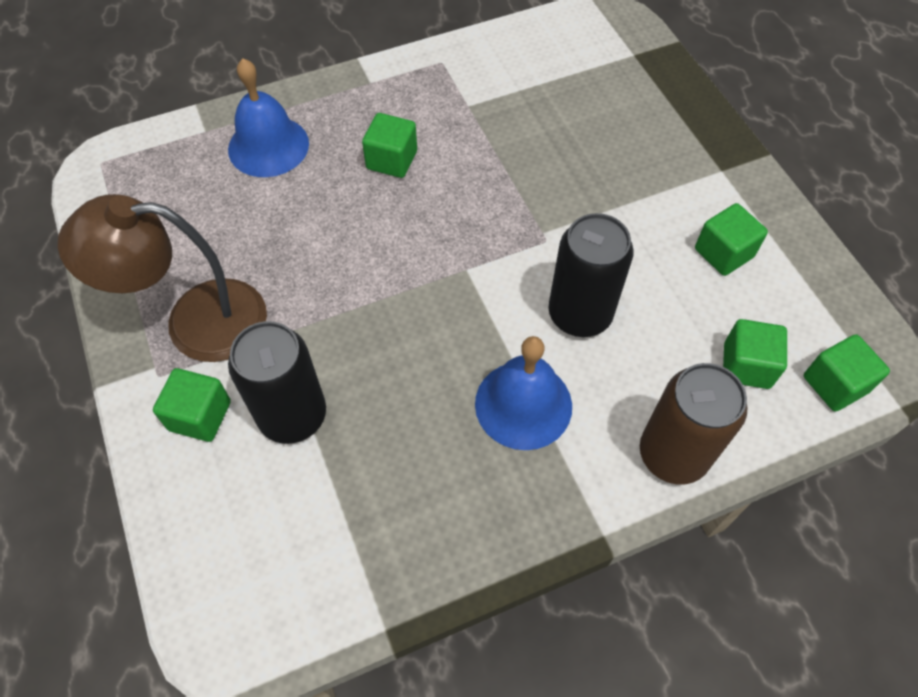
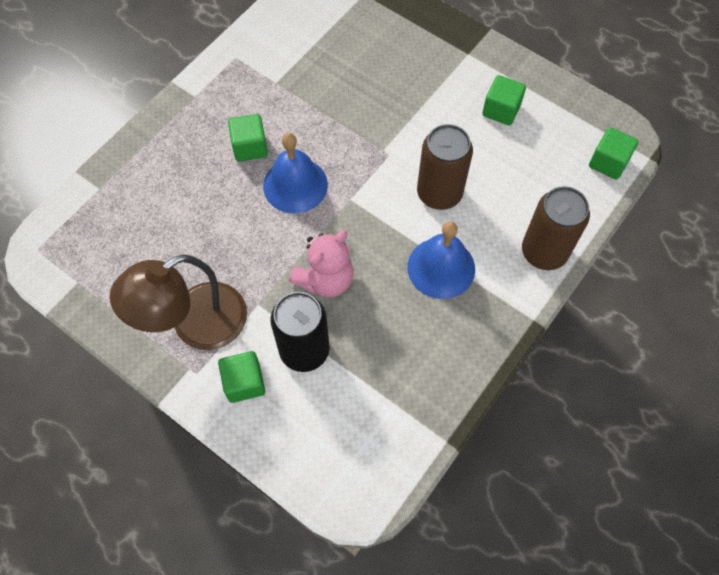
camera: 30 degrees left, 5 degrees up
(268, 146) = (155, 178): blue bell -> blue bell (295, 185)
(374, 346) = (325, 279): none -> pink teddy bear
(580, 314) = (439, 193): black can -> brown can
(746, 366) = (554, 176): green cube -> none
--
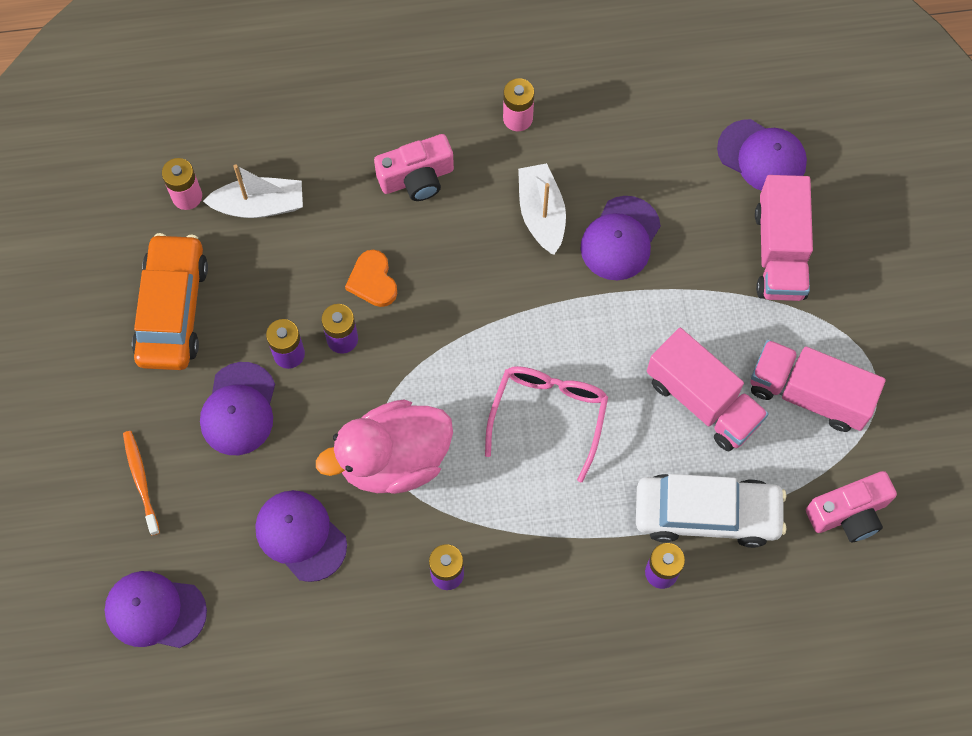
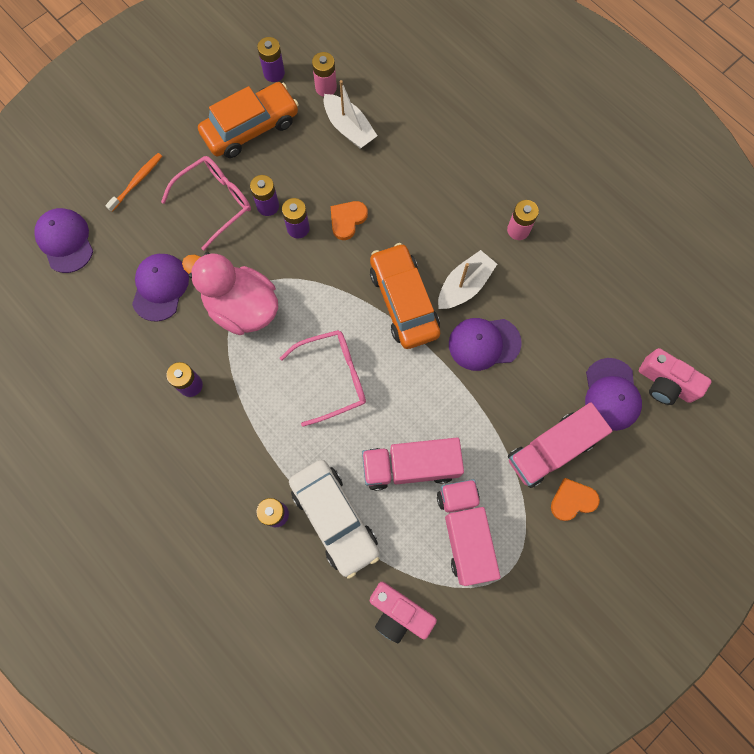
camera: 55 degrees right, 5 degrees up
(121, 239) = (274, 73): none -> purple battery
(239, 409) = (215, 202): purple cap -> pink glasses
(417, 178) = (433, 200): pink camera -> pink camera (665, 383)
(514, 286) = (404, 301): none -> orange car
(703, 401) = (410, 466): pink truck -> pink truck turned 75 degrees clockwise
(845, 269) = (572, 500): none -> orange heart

● DIRECTIONS
The answer must be every line of the records that holds the string "purple".

● EXERCISE SOLUTION
(121, 239) = (274, 73): none -> purple battery
(239, 409) = (215, 202): purple cap -> pink glasses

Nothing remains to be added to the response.